[[ THE DATA open ]]

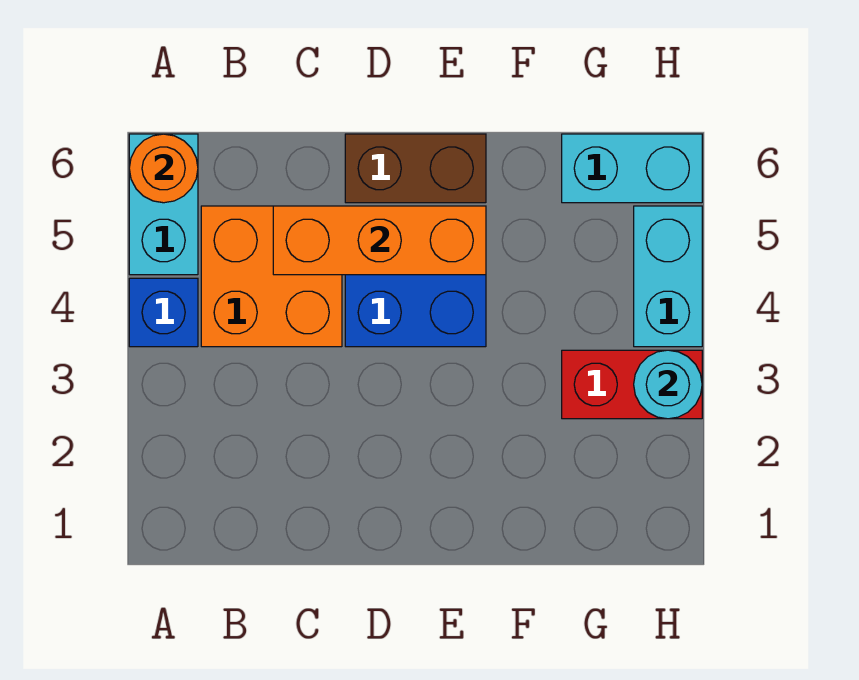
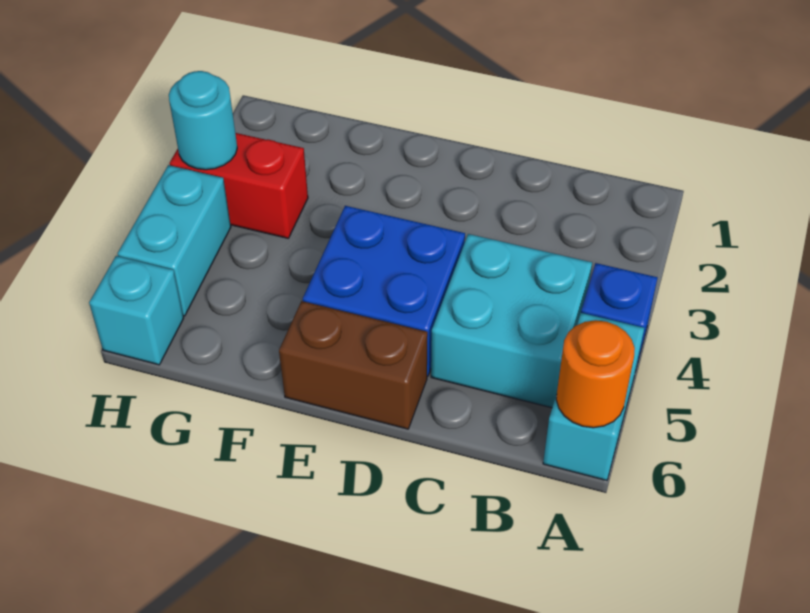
orange brick B4:C5 level 1 -> cyan brick B4:C5 level 1
orange brick C5:E5 level 2 -> none
cyan brick G6:H6 level 1 -> cyan brick H6 level 1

[[ THE DATA closed ]]

EXERCISE BRIEF ::
Scan the data above for the word "cyan" and report every line where it is found.

SOLUTION TO THE EXERCISE ::
orange brick B4:C5 level 1 -> cyan brick B4:C5 level 1
cyan brick G6:H6 level 1 -> cyan brick H6 level 1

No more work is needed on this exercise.